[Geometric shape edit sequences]
• • • • • • •

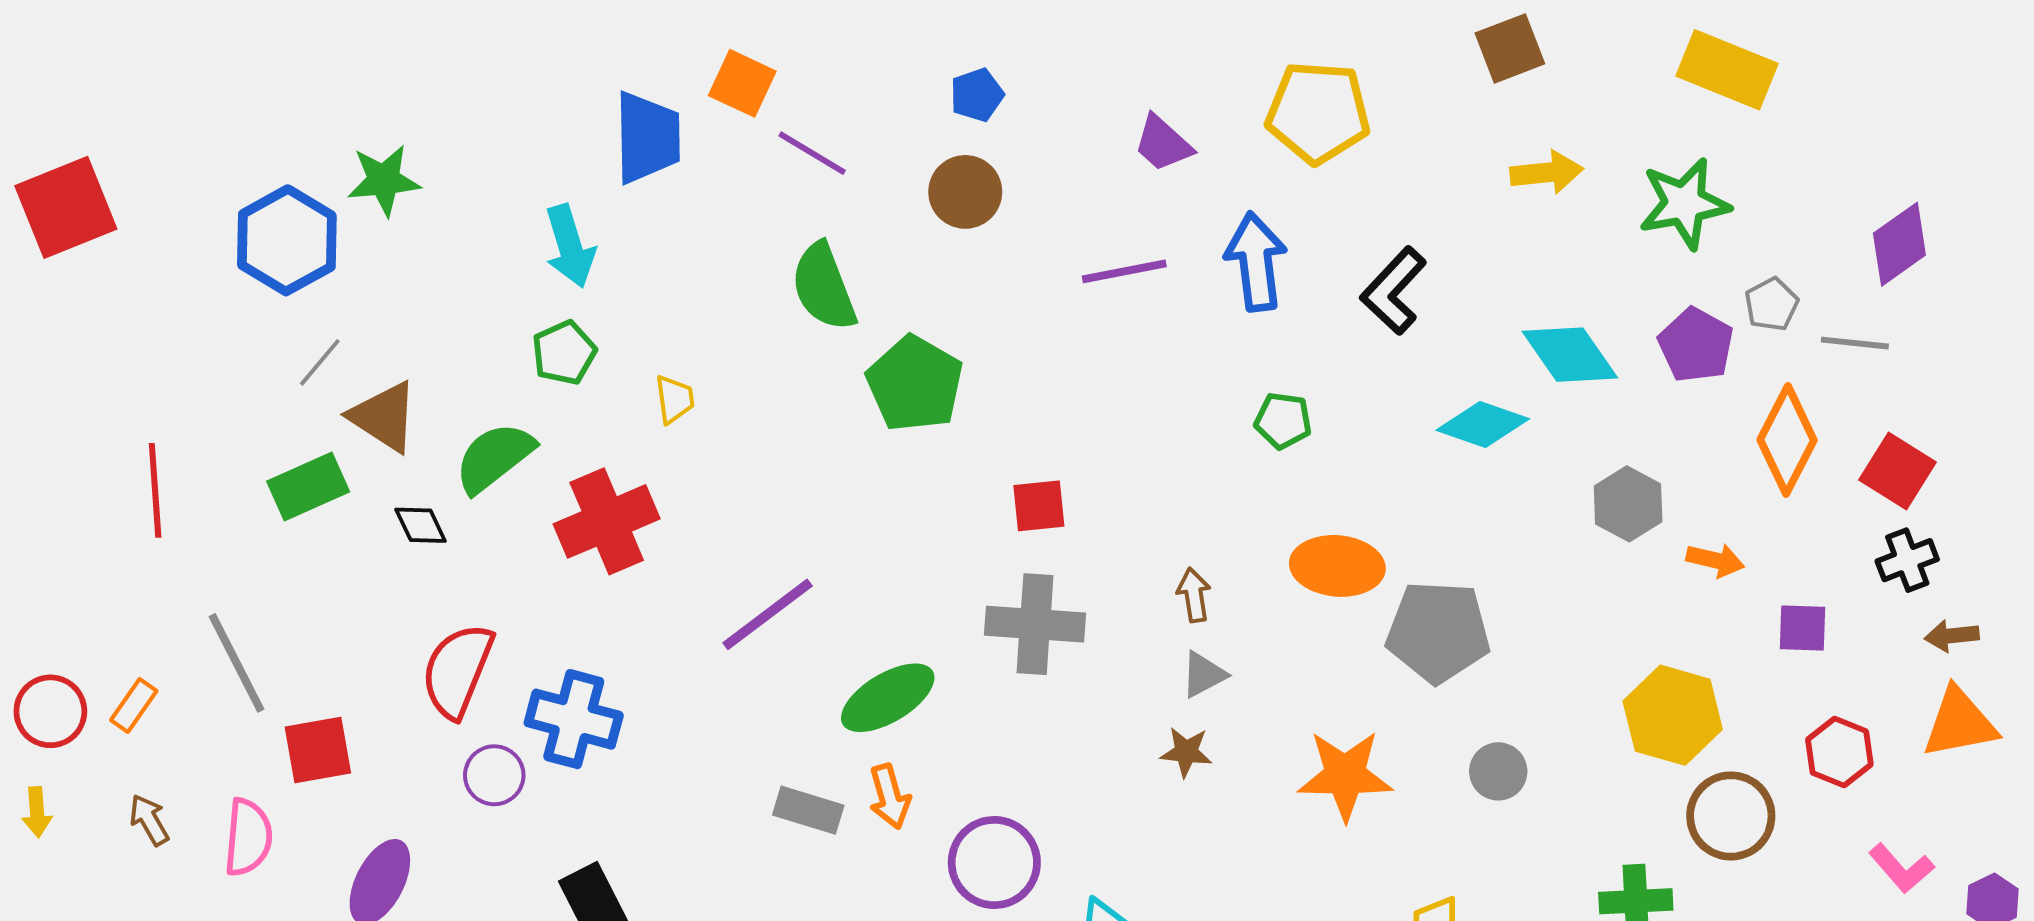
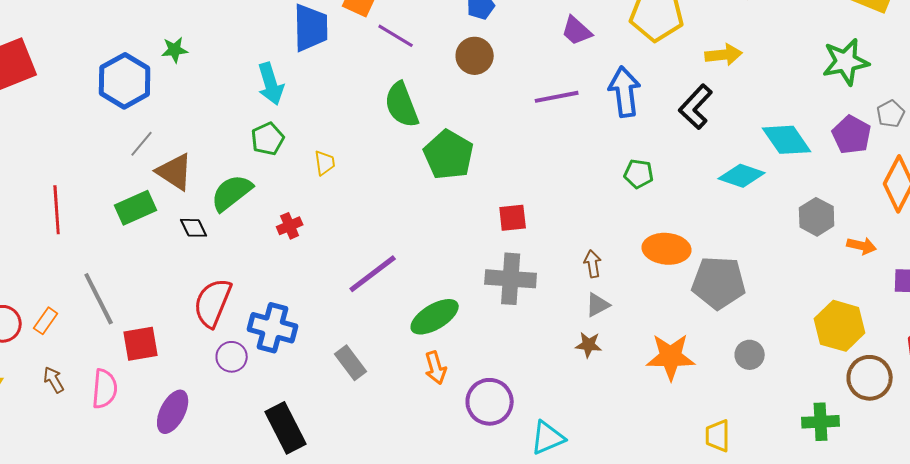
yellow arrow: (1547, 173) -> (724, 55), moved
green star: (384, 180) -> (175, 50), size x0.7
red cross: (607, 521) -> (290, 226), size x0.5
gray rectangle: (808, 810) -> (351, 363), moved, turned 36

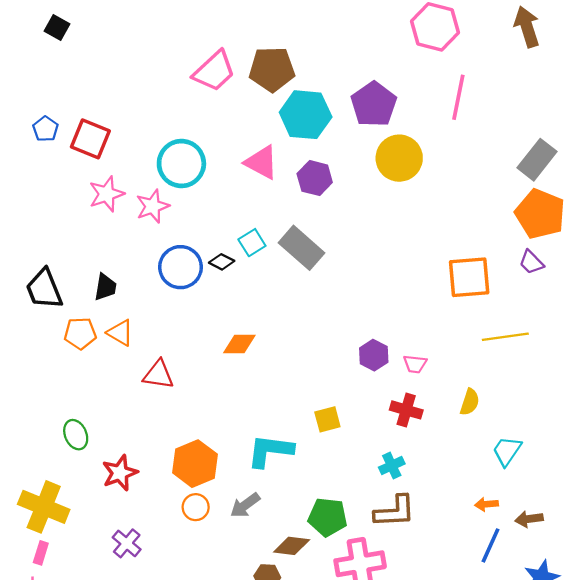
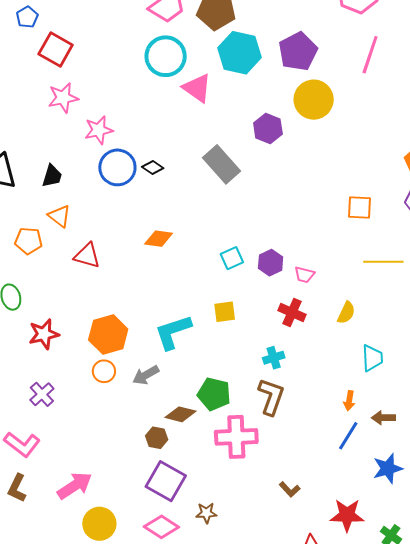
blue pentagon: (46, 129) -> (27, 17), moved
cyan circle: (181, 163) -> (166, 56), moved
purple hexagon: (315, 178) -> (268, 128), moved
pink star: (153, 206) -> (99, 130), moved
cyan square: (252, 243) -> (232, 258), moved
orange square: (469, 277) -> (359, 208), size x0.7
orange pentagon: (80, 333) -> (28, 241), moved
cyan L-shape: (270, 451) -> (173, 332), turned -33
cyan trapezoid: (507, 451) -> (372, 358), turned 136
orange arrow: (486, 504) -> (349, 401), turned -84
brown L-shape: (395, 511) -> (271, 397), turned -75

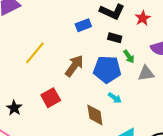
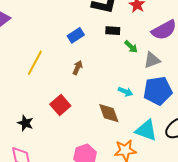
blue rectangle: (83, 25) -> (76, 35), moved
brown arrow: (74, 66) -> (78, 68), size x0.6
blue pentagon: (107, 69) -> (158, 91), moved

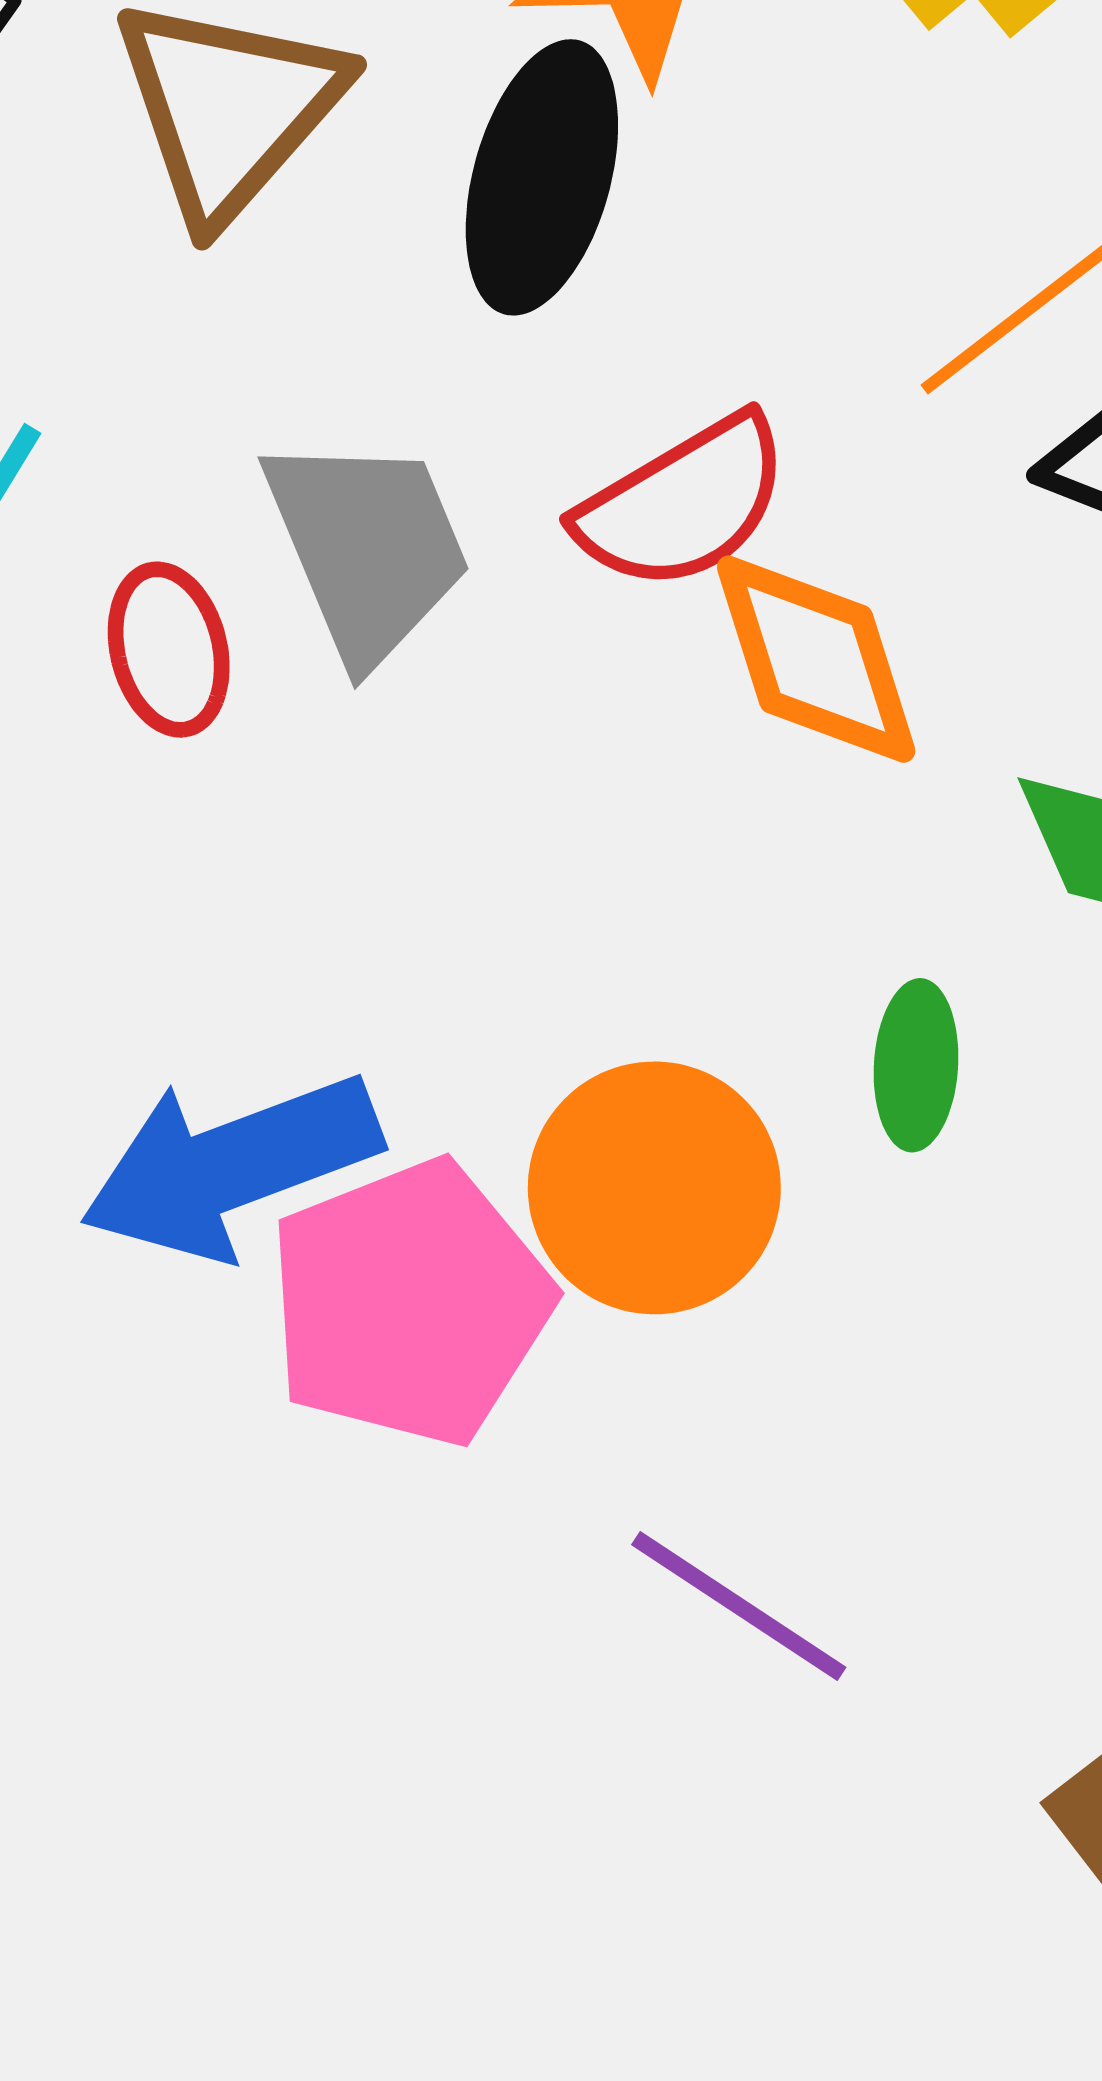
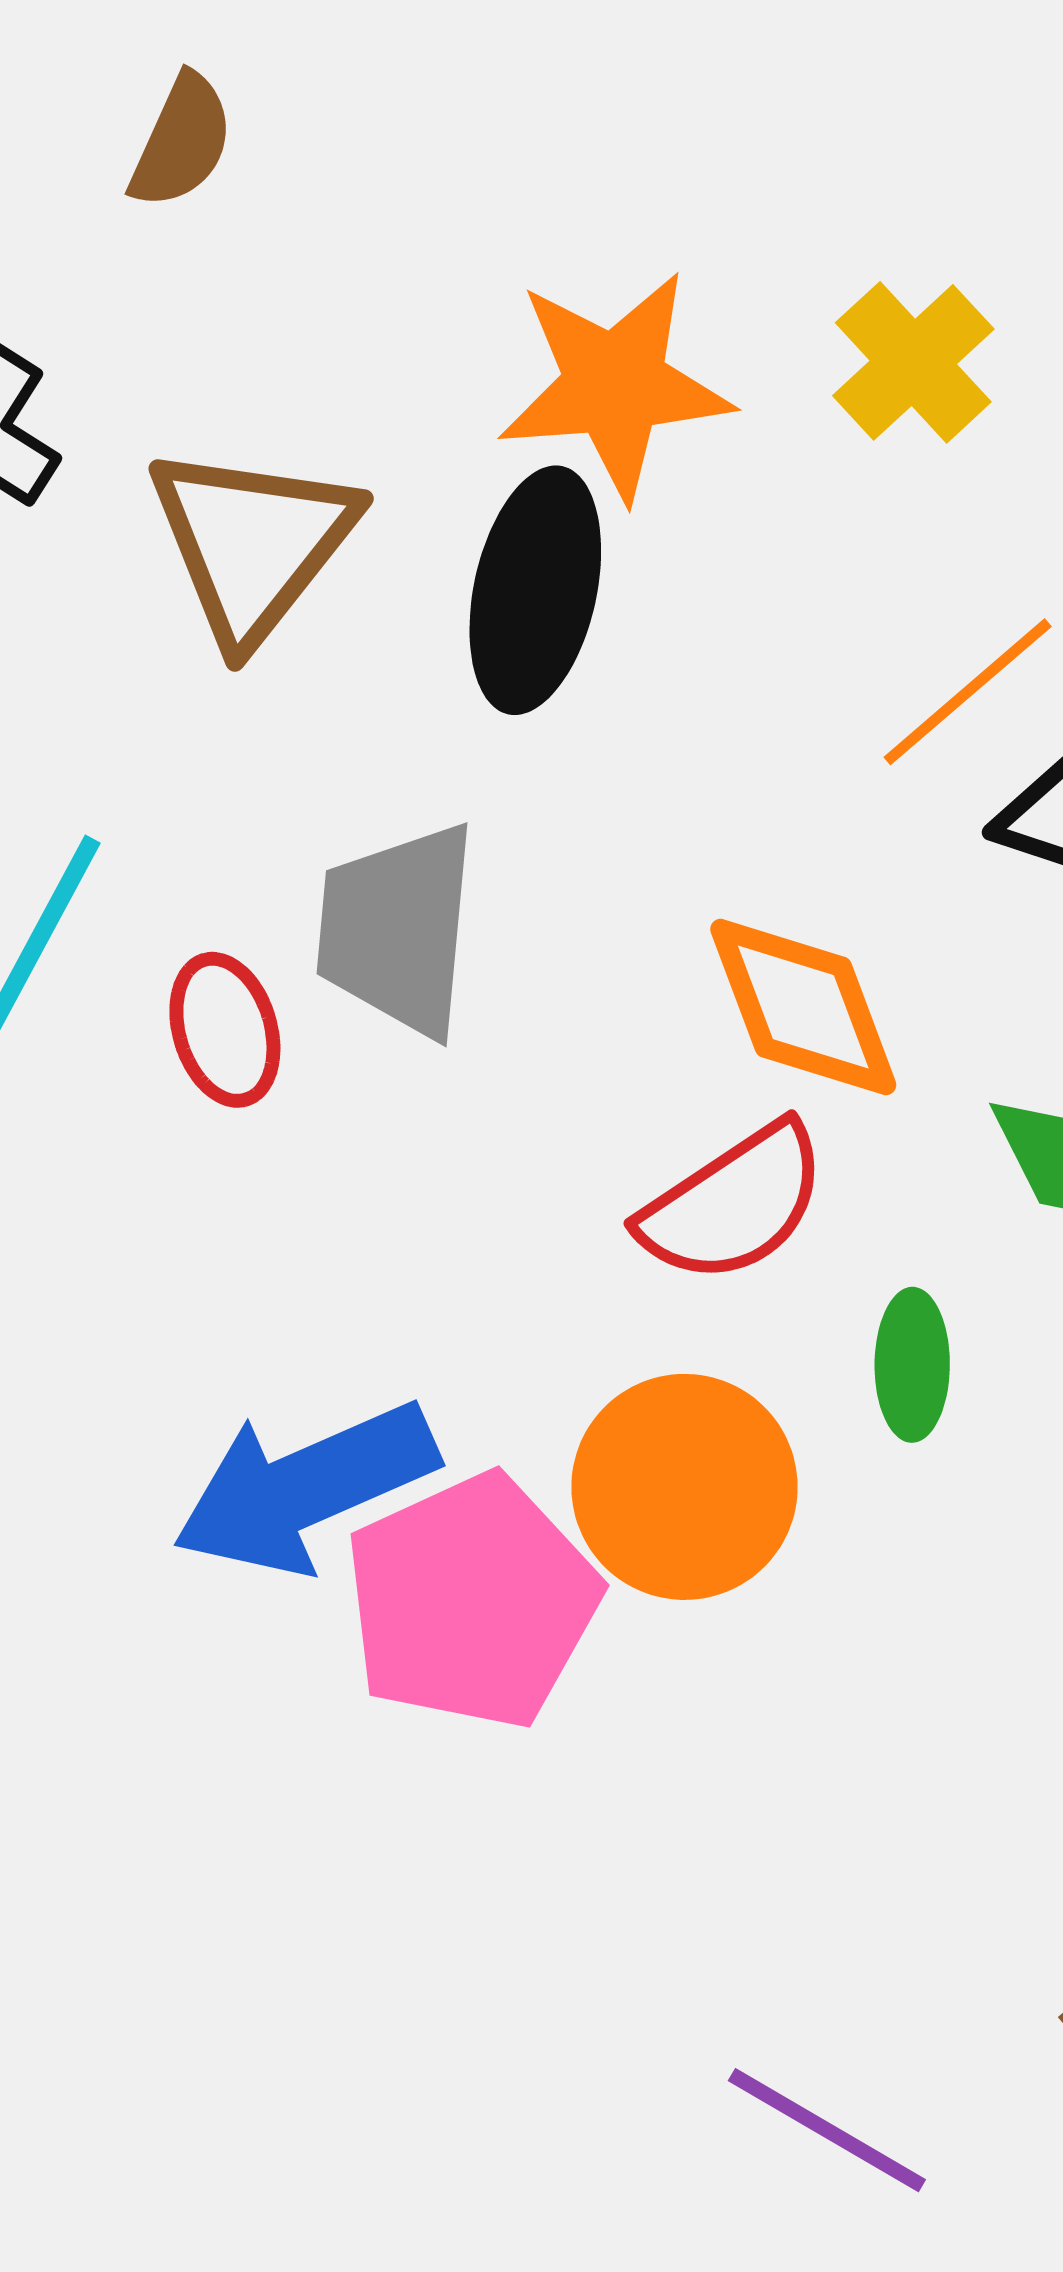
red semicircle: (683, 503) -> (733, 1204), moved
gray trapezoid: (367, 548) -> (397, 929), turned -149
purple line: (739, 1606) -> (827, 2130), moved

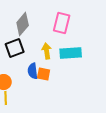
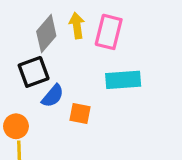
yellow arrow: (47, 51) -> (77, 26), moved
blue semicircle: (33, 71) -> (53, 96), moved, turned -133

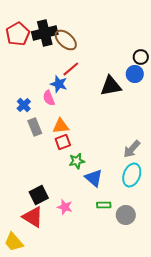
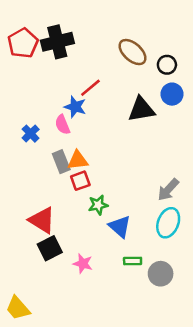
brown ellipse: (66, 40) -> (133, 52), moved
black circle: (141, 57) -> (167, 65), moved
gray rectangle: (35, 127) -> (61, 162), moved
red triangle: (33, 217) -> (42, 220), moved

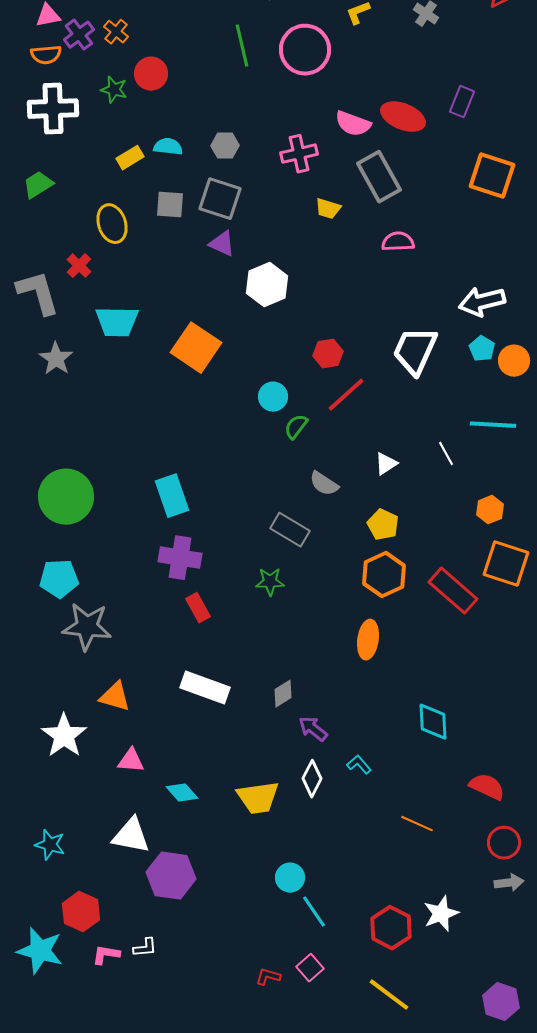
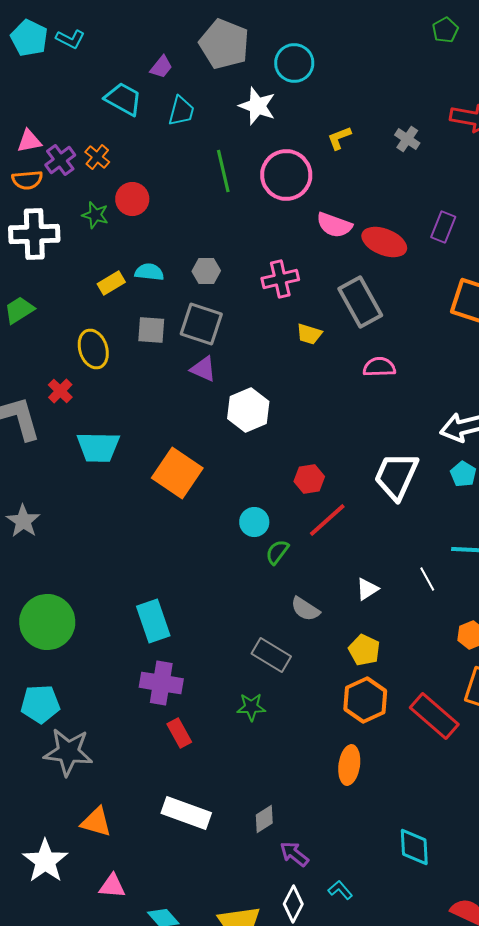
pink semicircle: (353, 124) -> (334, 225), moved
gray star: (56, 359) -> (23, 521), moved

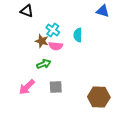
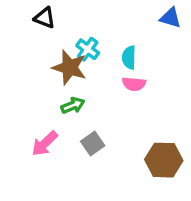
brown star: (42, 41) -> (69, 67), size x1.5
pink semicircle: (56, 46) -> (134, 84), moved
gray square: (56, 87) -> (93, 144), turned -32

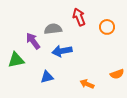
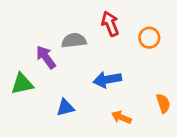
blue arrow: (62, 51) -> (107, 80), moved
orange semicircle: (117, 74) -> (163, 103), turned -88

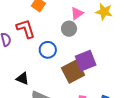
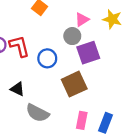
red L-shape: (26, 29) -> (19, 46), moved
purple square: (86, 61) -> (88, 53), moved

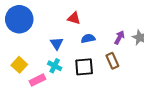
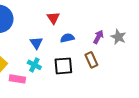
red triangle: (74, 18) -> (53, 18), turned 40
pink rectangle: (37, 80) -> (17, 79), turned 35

• • • • • • •

WHAT THIS TASK INVOLVES
For this exercise, please reproduce the records above exactly and drop the images.

OUTPUT BELOW
yellow arrow: (1547, 173) -> (724, 55), moved
green star: (384, 180) -> (175, 50), size x0.7
red cross: (607, 521) -> (290, 226), size x0.5
gray rectangle: (808, 810) -> (351, 363), moved, turned 36

blue pentagon: (46, 129) -> (27, 17), moved
cyan circle: (181, 163) -> (166, 56), moved
purple hexagon: (315, 178) -> (268, 128), moved
pink star: (153, 206) -> (99, 130), moved
cyan square: (252, 243) -> (232, 258), moved
orange square: (469, 277) -> (359, 208), size x0.7
orange pentagon: (80, 333) -> (28, 241), moved
cyan L-shape: (270, 451) -> (173, 332), turned -33
cyan trapezoid: (507, 451) -> (372, 358), turned 136
orange arrow: (486, 504) -> (349, 401), turned -84
brown L-shape: (395, 511) -> (271, 397), turned -75

blue rectangle: (83, 25) -> (76, 35), moved
brown arrow: (74, 66) -> (78, 68), size x0.6
blue pentagon: (107, 69) -> (158, 91), moved

red semicircle: (683, 503) -> (733, 1204), moved
gray trapezoid: (367, 548) -> (397, 929), turned -149
purple line: (739, 1606) -> (827, 2130), moved

yellow arrow: (47, 51) -> (77, 26), moved
blue semicircle: (33, 71) -> (53, 96), moved, turned -133

brown ellipse: (66, 40) -> (133, 52), moved
black circle: (141, 57) -> (167, 65), moved
gray rectangle: (35, 127) -> (61, 162), moved
red triangle: (33, 217) -> (42, 220), moved

pink semicircle: (353, 124) -> (334, 225), moved
gray star: (56, 359) -> (23, 521), moved

brown star: (42, 41) -> (69, 67), size x1.5
pink semicircle: (56, 46) -> (134, 84), moved
gray square: (56, 87) -> (93, 144), turned -32

blue arrow: (62, 51) -> (107, 80), moved
orange semicircle: (117, 74) -> (163, 103), turned -88

red L-shape: (26, 29) -> (19, 46), moved
purple square: (86, 61) -> (88, 53), moved

red triangle: (74, 18) -> (53, 18), turned 40
pink rectangle: (37, 80) -> (17, 79), turned 35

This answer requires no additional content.